((

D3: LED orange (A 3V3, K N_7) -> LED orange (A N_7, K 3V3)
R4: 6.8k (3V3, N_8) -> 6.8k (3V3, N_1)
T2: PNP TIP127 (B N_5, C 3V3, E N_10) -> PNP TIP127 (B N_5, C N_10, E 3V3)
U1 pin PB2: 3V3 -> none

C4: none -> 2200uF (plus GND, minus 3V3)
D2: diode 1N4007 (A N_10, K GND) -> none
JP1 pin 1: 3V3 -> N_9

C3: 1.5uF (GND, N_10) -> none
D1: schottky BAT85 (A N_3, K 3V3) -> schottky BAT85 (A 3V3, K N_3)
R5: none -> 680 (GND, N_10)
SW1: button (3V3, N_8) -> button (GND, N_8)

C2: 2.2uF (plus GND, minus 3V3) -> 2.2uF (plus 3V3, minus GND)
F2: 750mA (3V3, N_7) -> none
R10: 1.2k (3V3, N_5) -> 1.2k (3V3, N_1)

))
((

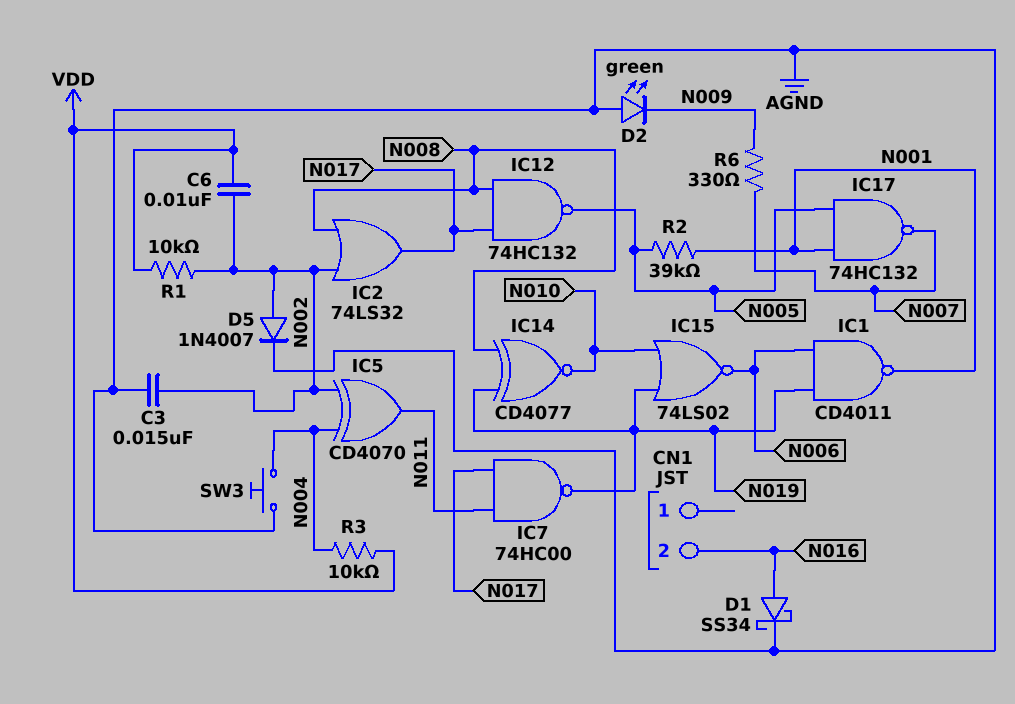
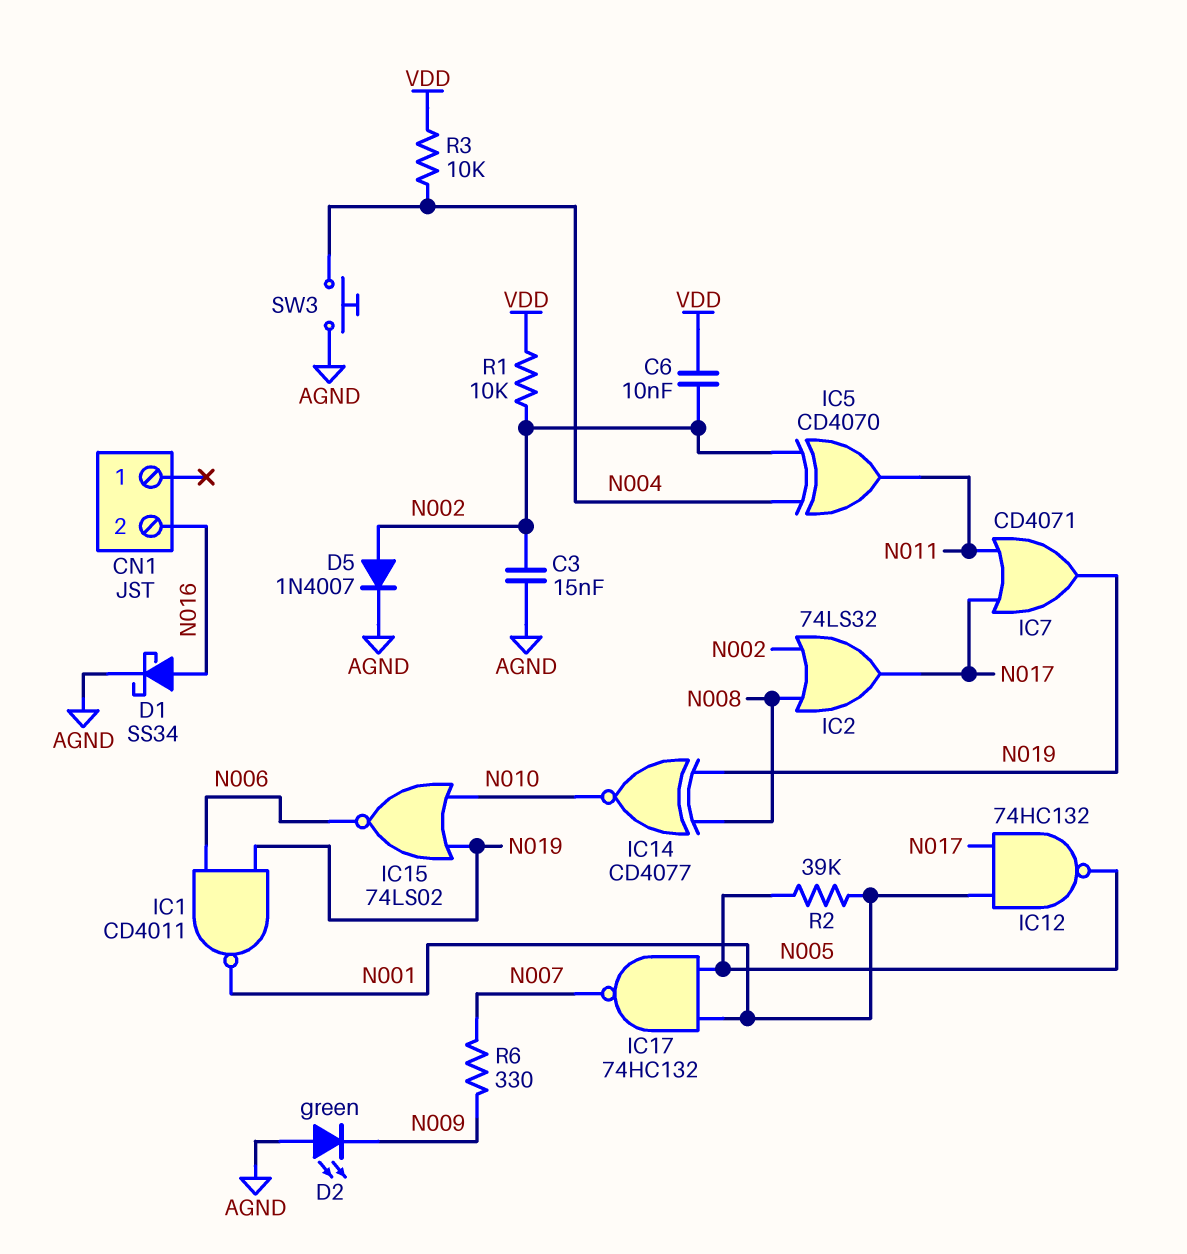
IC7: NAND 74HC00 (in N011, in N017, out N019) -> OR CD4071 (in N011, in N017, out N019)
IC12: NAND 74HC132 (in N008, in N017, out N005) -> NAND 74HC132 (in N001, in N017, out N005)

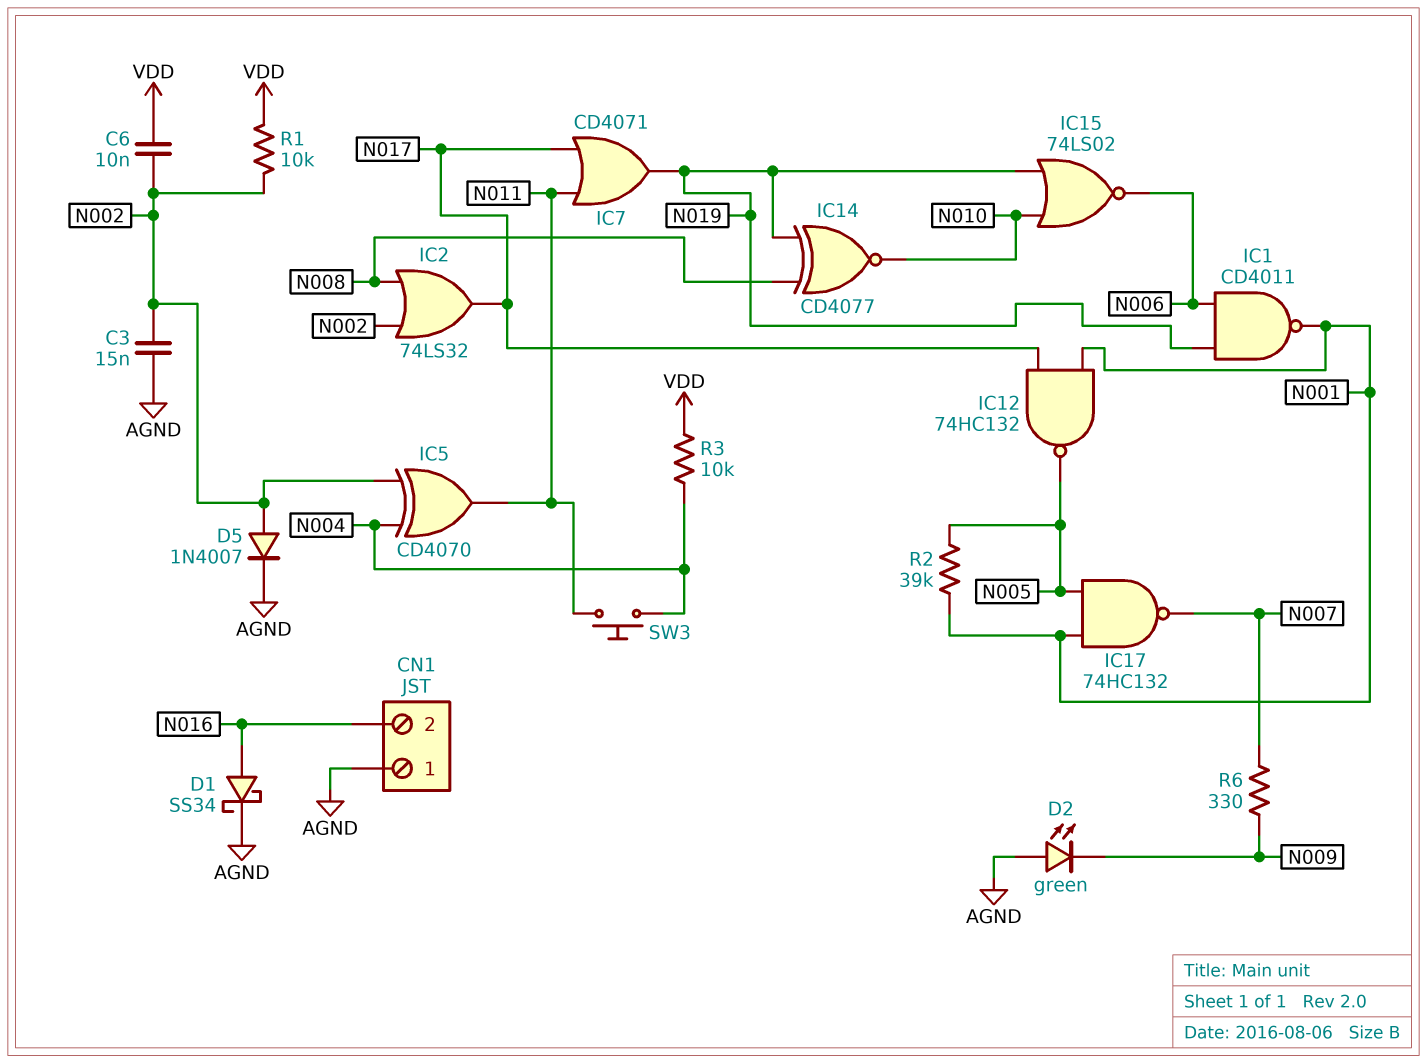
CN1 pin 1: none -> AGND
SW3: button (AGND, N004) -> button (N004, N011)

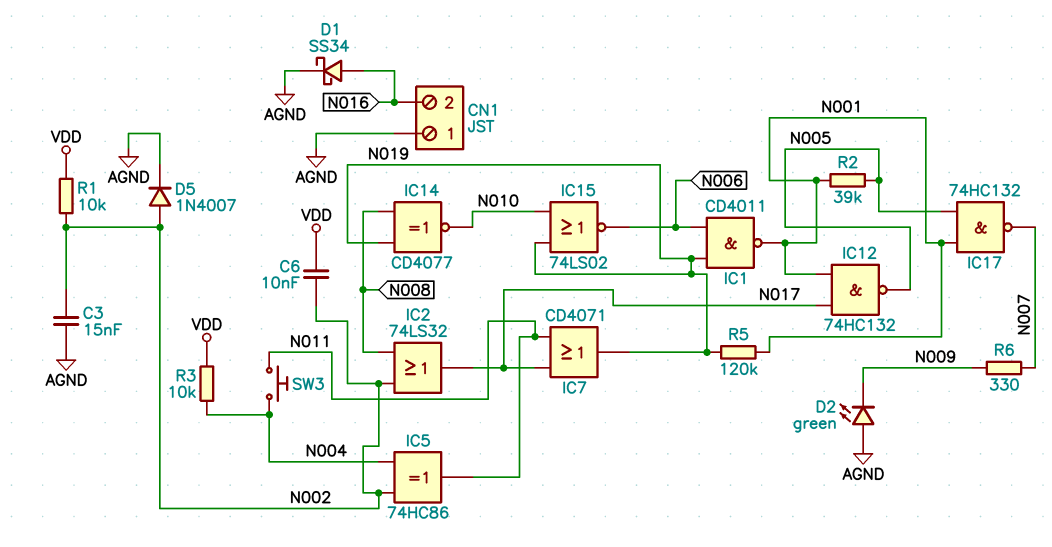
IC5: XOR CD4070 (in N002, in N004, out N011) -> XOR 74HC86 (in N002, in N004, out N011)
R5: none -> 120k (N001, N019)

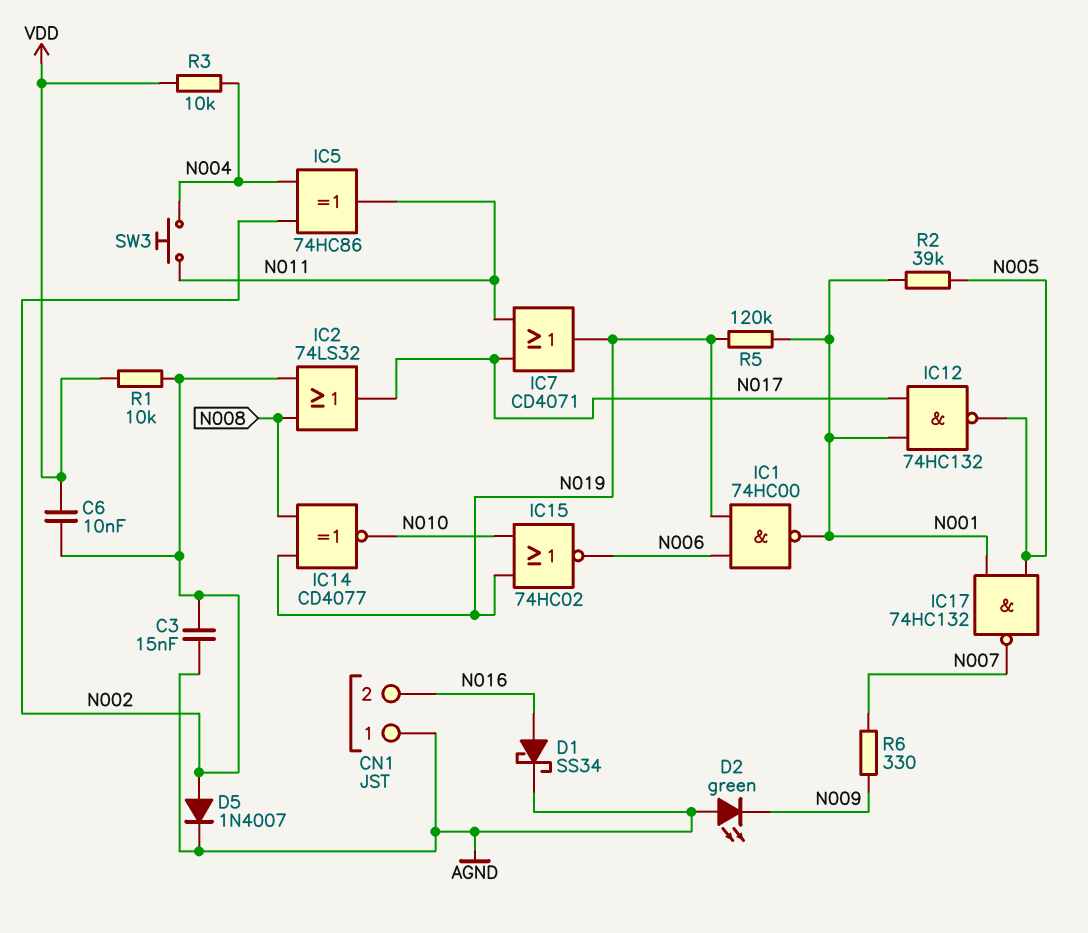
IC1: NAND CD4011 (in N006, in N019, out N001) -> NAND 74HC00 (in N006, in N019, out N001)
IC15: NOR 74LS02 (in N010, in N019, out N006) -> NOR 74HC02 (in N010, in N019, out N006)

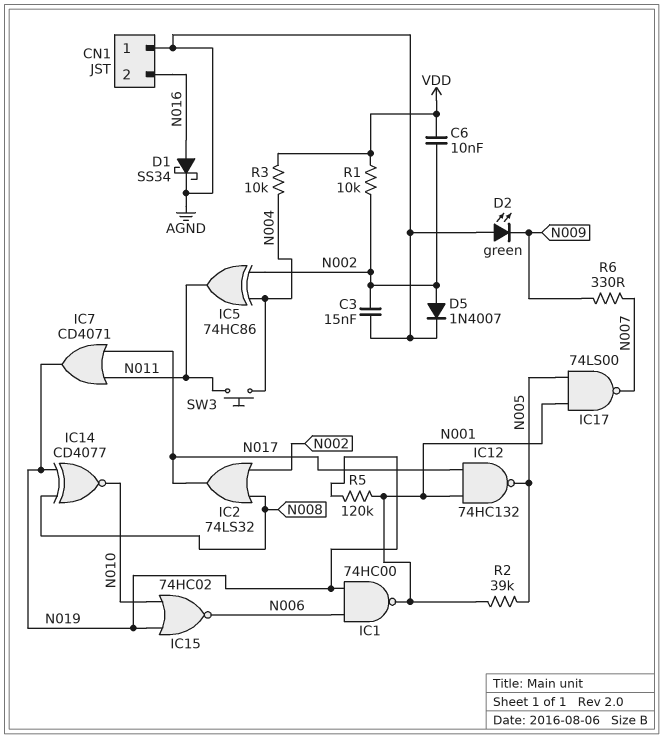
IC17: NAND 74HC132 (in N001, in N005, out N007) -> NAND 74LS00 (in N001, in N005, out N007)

))

◆ REQUIRED WORK
Starting at the line above with "R5: none -> 120k (N001, N019)", output every line exactly up to and including the line with "IC17: NAND 74HC132", but none of the pictures.

◆ WRITTEN SOLUTION
R5: none -> 120k (N001, N019)

IC1: NAND CD4011 (in N006, in N019, out N001) -> NAND 74HC00 (in N006, in N019, out N001)
IC15: NOR 74LS02 (in N010, in N019, out N006) -> NOR 74HC02 (in N010, in N019, out N006)

IC17: NAND 74HC132 (in N001, in N005, out N007) -> NAND 74LS00 (in N001, in N005, out N007)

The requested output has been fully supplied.